WHAT NEEDS TO BE DONE:
Please, without any pictures, set down exactly the part of the listing below that opens with the line containing "211 26 57 59" and closes with the line containing "315 239 102 57".
(GIVEN ENTRIES begins)
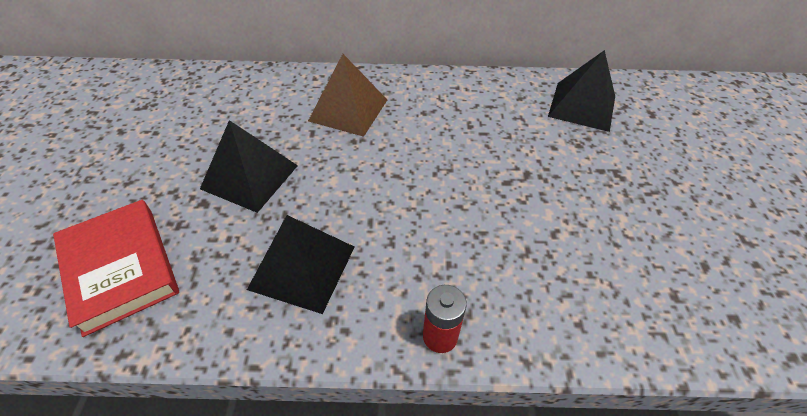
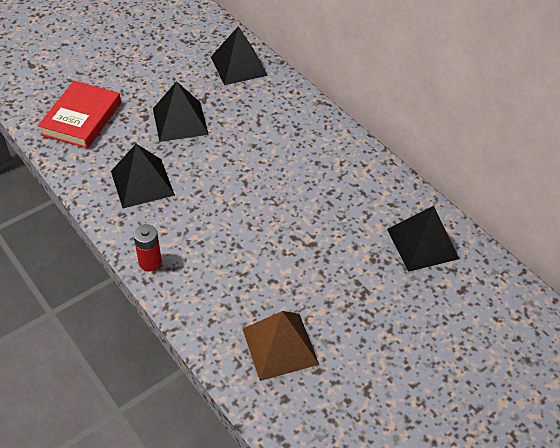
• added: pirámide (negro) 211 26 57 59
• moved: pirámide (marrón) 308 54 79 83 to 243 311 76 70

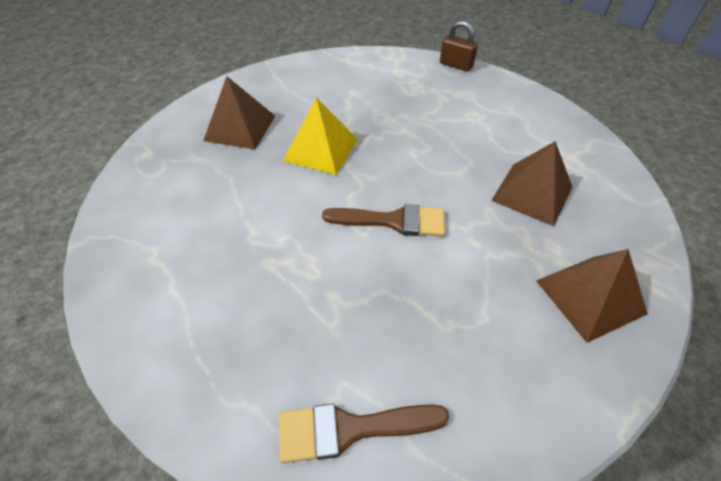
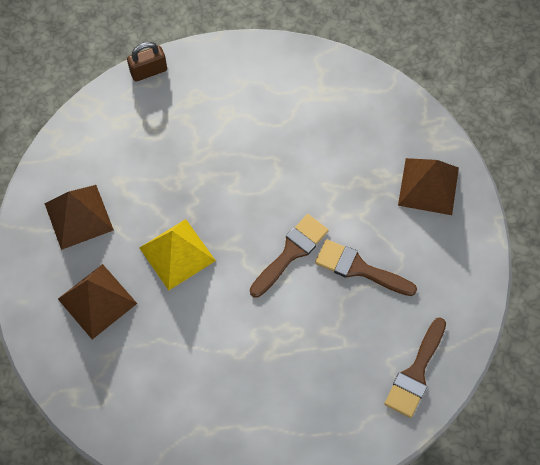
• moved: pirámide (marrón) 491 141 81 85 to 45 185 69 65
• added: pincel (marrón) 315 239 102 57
(GIVEN ENTRIES ends)
(GIVEN ENTRIES begins)
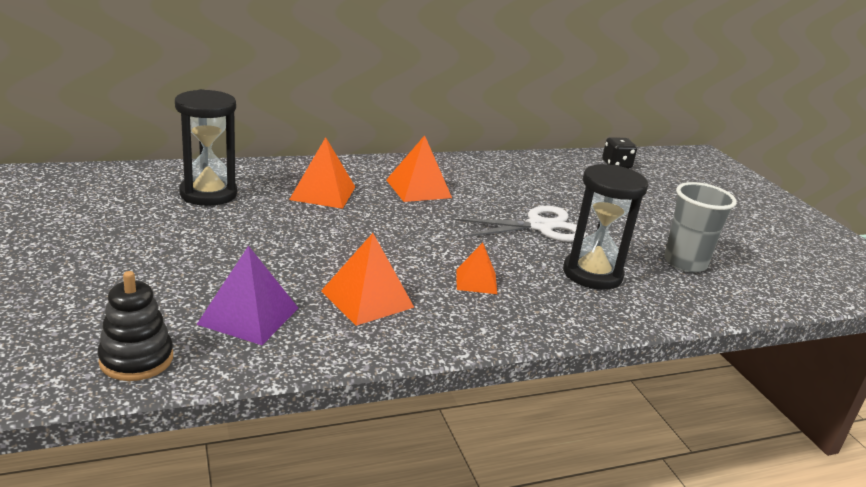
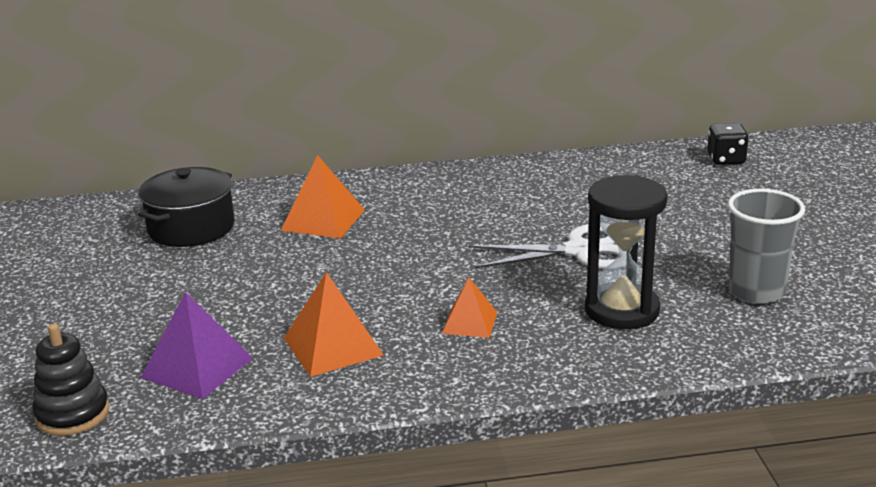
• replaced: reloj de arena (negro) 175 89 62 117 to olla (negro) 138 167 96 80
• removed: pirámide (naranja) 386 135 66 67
(GIVEN ENTRIES ends)
RESULT OF THIS TASK:
• added: pirámide (negro) 211 26 57 59
• moved: pirámide (marrón) 308 54 79 83 to 243 311 76 70

• moved: pirámide (marrón) 491 141 81 85 to 45 185 69 65
• added: pincel (marrón) 315 239 102 57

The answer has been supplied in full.